From the first line to the last, copy the data below word for word.

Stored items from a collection
== Segment start ==
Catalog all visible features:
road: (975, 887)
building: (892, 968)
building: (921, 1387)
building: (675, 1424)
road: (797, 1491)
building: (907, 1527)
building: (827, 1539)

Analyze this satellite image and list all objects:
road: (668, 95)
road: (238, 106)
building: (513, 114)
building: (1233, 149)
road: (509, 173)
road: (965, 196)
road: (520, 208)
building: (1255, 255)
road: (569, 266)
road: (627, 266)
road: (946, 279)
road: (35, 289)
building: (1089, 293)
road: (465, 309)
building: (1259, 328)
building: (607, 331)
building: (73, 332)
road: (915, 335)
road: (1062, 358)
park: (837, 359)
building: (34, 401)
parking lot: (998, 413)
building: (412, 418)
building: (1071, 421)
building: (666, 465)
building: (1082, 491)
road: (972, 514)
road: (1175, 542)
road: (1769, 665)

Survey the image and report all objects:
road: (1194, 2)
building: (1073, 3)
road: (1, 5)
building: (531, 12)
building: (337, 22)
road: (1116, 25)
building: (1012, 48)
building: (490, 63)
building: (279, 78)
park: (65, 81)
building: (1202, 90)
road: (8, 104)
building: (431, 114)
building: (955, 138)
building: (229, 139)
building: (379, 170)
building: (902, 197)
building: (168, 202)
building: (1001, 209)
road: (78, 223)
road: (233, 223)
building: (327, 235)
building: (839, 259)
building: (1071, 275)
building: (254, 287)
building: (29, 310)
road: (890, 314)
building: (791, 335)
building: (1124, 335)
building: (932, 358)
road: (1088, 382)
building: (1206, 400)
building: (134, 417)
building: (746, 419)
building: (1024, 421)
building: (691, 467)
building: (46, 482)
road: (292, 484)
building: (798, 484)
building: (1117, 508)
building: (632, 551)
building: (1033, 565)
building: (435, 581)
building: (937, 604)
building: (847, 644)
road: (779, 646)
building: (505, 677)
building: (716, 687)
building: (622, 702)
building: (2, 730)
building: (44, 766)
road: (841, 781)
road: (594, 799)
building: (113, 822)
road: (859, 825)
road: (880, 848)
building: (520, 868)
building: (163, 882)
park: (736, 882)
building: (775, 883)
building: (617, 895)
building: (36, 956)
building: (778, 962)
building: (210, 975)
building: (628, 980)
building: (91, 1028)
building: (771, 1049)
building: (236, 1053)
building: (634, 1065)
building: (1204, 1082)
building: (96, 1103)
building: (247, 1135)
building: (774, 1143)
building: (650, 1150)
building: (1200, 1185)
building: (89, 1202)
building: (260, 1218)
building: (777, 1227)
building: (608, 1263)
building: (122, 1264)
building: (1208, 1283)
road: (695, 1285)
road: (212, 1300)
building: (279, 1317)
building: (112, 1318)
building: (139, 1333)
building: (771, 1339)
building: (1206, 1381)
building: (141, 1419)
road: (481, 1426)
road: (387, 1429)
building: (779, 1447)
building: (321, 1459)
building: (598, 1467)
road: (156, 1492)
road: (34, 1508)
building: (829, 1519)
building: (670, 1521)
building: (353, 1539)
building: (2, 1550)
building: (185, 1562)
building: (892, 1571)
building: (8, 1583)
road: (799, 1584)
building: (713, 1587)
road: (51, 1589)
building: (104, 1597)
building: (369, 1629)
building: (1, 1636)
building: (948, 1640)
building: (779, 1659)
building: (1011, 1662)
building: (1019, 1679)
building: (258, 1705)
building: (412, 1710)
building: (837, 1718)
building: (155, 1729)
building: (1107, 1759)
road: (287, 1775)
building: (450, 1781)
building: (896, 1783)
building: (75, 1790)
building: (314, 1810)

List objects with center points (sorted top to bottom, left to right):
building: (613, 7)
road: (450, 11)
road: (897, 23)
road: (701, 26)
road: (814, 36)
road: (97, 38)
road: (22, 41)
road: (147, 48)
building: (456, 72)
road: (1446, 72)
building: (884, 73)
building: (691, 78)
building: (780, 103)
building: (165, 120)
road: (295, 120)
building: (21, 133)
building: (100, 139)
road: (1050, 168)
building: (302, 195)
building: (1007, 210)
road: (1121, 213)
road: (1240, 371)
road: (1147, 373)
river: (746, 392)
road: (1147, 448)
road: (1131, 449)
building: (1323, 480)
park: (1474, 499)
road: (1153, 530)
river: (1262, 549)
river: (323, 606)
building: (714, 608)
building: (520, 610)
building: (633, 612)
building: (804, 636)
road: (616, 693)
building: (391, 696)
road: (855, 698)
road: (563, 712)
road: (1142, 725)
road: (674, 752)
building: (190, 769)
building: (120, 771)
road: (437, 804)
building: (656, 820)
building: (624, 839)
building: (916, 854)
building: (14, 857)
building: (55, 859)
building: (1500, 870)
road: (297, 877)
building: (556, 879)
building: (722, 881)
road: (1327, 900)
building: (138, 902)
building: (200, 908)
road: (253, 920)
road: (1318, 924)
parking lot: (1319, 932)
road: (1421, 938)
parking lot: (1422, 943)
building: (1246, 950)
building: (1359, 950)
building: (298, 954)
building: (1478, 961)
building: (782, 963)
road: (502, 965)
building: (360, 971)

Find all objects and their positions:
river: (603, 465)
== Segment end ==
Result of this exercise -
Catalog all visible features:
road: (975, 887)
building: (892, 968)
building: (921, 1387)
building: (675, 1424)
road: (797, 1491)
building: (907, 1527)
building: (827, 1539)

Analyze this satellite image and list all objects:
road: (668, 95)
road: (238, 106)
building: (513, 114)
building: (1233, 149)
road: (509, 173)
road: (965, 196)
road: (520, 208)
building: (1255, 255)
road: (569, 266)
road: (627, 266)
road: (946, 279)
road: (35, 289)
building: (1089, 293)
road: (465, 309)
building: (1259, 328)
building: (607, 331)
building: (73, 332)
road: (915, 335)
road: (1062, 358)
park: (837, 359)
building: (34, 401)
parking lot: (998, 413)
building: (412, 418)
building: (1071, 421)
building: (666, 465)
building: (1082, 491)
road: (972, 514)
road: (1175, 542)
road: (1769, 665)

Survey the image and report all objects:
road: (1194, 2)
building: (1073, 3)
road: (1, 5)
building: (531, 12)
building: (337, 22)
road: (1116, 25)
building: (1012, 48)
building: (490, 63)
building: (279, 78)
park: (65, 81)
building: (1202, 90)
road: (8, 104)
building: (431, 114)
building: (955, 138)
building: (229, 139)
building: (379, 170)
building: (902, 197)
building: (168, 202)
building: (1001, 209)
road: (78, 223)
road: (233, 223)
building: (327, 235)
building: (839, 259)
building: (1071, 275)
building: (254, 287)
building: (29, 310)
road: (890, 314)
building: (791, 335)
building: (1124, 335)
building: (932, 358)
road: (1088, 382)
building: (1206, 400)
building: (134, 417)
building: (746, 419)
building: (1024, 421)
building: (691, 467)
building: (46, 482)
road: (292, 484)
building: (798, 484)
building: (1117, 508)
building: (632, 551)
building: (1033, 565)
building: (435, 581)
building: (937, 604)
building: (847, 644)
road: (779, 646)
building: (505, 677)
building: (716, 687)
building: (622, 702)
building: (2, 730)
building: (44, 766)
road: (841, 781)
road: (594, 799)
building: (113, 822)
road: (859, 825)
road: (880, 848)
building: (520, 868)
building: (163, 882)
park: (736, 882)
building: (775, 883)
building: (617, 895)
building: (36, 956)
building: (778, 962)
building: (210, 975)
building: (628, 980)
building: (91, 1028)
building: (771, 1049)
building: (236, 1053)
building: (634, 1065)
building: (1204, 1082)
building: (96, 1103)
building: (247, 1135)
building: (774, 1143)
building: (650, 1150)
building: (1200, 1185)
building: (89, 1202)
building: (260, 1218)
building: (777, 1227)
building: (608, 1263)
building: (122, 1264)
building: (1208, 1283)
road: (695, 1285)
road: (212, 1300)
building: (279, 1317)
building: (112, 1318)
building: (139, 1333)
building: (771, 1339)
building: (1206, 1381)
building: (141, 1419)
road: (481, 1426)
road: (387, 1429)
building: (779, 1447)
building: (321, 1459)
building: (598, 1467)
road: (156, 1492)
road: (34, 1508)
building: (829, 1519)
building: (670, 1521)
building: (353, 1539)
building: (2, 1550)
building: (185, 1562)
building: (892, 1571)
building: (8, 1583)
road: (799, 1584)
building: (713, 1587)
road: (51, 1589)
building: (104, 1597)
building: (369, 1629)
building: (1, 1636)
building: (948, 1640)
building: (779, 1659)
building: (1011, 1662)
building: (1019, 1679)
building: (258, 1705)
building: (412, 1710)
building: (837, 1718)
building: (155, 1729)
building: (1107, 1759)
road: (287, 1775)
building: (450, 1781)
building: (896, 1783)
building: (75, 1790)
building: (314, 1810)

List objects with center points (sorted top to bottom, left to right):
building: (613, 7)
road: (450, 11)
road: (897, 23)
road: (701, 26)
road: (814, 36)
road: (97, 38)
road: (22, 41)
road: (147, 48)
building: (456, 72)
road: (1446, 72)
building: (884, 73)
building: (691, 78)
building: (780, 103)
building: (165, 120)
road: (295, 120)
building: (21, 133)
building: (100, 139)
road: (1050, 168)
building: (302, 195)
building: (1007, 210)
road: (1121, 213)
road: (1240, 371)
road: (1147, 373)
river: (746, 392)
road: (1147, 448)
road: (1131, 449)
building: (1323, 480)
park: (1474, 499)
road: (1153, 530)
river: (1262, 549)
river: (323, 606)
building: (714, 608)
building: (520, 610)
building: (633, 612)
building: (804, 636)
road: (616, 693)
building: (391, 696)
road: (855, 698)
road: (563, 712)
road: (1142, 725)
road: (674, 752)
building: (190, 769)
building: (120, 771)
road: (437, 804)
building: (656, 820)
building: (624, 839)
building: (916, 854)
building: (14, 857)
building: (55, 859)
building: (1500, 870)
road: (297, 877)
building: (556, 879)
building: (722, 881)
road: (1327, 900)
building: (138, 902)
building: (200, 908)
road: (253, 920)
road: (1318, 924)
parking lot: (1319, 932)
road: (1421, 938)
parking lot: (1422, 943)
building: (1246, 950)
building: (1359, 950)
building: (298, 954)
building: (1478, 961)
building: (782, 963)
road: (502, 965)
building: (360, 971)

Find all objects and their positions:
river: (603, 465)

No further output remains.